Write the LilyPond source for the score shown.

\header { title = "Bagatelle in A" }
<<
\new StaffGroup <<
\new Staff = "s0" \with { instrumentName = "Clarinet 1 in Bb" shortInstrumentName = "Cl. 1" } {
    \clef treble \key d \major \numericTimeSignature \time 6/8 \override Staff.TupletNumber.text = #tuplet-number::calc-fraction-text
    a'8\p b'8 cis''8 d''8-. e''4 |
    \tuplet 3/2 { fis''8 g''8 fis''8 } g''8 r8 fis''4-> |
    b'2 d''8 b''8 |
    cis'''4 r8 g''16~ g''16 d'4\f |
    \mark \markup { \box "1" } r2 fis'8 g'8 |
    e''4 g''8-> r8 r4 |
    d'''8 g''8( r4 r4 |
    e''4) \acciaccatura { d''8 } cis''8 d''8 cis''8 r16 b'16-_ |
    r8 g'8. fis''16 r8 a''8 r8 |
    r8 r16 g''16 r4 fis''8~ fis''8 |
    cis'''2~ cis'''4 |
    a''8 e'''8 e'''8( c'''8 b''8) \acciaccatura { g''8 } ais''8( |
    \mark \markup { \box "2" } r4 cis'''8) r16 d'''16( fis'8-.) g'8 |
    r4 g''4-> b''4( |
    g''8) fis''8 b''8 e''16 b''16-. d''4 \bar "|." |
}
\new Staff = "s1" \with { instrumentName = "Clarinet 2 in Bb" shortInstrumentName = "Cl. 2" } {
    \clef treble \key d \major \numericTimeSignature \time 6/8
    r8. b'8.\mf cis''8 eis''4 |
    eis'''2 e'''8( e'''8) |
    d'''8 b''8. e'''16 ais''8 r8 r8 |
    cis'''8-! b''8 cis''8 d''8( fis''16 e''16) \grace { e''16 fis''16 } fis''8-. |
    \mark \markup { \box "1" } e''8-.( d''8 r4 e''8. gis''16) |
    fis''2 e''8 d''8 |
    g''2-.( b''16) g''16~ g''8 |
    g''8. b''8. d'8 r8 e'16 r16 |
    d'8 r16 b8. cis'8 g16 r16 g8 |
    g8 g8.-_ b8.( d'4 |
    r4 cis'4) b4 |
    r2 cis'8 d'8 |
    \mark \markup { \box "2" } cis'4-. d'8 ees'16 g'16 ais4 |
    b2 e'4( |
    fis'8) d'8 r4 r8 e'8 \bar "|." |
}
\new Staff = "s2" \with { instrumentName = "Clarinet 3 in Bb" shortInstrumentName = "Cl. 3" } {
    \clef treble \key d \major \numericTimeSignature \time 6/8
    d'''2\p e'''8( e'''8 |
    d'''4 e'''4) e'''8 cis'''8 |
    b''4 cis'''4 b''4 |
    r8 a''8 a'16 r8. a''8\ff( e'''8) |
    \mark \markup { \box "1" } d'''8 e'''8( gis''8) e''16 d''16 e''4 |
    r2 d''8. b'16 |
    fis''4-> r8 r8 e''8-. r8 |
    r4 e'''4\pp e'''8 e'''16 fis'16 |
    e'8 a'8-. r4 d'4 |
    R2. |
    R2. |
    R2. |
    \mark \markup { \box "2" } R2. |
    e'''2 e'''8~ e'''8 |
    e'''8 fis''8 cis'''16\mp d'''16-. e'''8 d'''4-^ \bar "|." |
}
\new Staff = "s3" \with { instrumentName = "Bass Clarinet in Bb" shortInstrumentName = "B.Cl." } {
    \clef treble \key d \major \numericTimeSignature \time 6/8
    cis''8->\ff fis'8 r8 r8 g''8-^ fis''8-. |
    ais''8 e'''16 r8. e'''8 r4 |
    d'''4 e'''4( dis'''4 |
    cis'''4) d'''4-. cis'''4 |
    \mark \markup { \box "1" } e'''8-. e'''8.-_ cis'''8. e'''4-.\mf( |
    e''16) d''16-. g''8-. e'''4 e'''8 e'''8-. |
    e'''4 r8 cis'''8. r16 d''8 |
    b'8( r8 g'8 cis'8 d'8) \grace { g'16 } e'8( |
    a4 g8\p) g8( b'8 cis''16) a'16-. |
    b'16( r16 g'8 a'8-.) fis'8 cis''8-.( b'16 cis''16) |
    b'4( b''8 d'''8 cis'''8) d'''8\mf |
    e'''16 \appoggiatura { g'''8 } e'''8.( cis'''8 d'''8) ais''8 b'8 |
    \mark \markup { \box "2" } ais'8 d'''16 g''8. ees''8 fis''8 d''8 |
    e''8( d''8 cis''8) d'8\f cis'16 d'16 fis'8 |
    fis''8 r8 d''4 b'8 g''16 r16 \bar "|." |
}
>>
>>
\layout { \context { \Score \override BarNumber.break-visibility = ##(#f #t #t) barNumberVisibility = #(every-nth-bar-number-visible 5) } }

• _The problem_
List each line of the listing above that contains the string "mark". Uppercase and lowercase must match.

• _Solution to the exercise_
    \mark \markup { \box "1" } r2 fis'8 g'8 |
    \mark \markup { \box "2" } r4 cis'''8) r16 d'''16( fis'8-.) g'8 |
    \mark \markup { \box "1" } e''8-.( d''8 r4 e''8. gis''16) |
    \mark \markup { \box "2" } cis'4-. d'8 ees'16 g'16 ais4 |
    \mark \markup { \box "1" } d'''8 e'''8( gis''8) e''16 d''16 e''4 |
    \mark \markup { \box "2" } R2. |
    \mark \markup { \box "1" } e'''8-. e'''8.-_ cis'''8. e'''4-.\mf( |
    \mark \markup { \box "2" } ais'8 d'''16 g''8. ees''8 fis''8 d''8 |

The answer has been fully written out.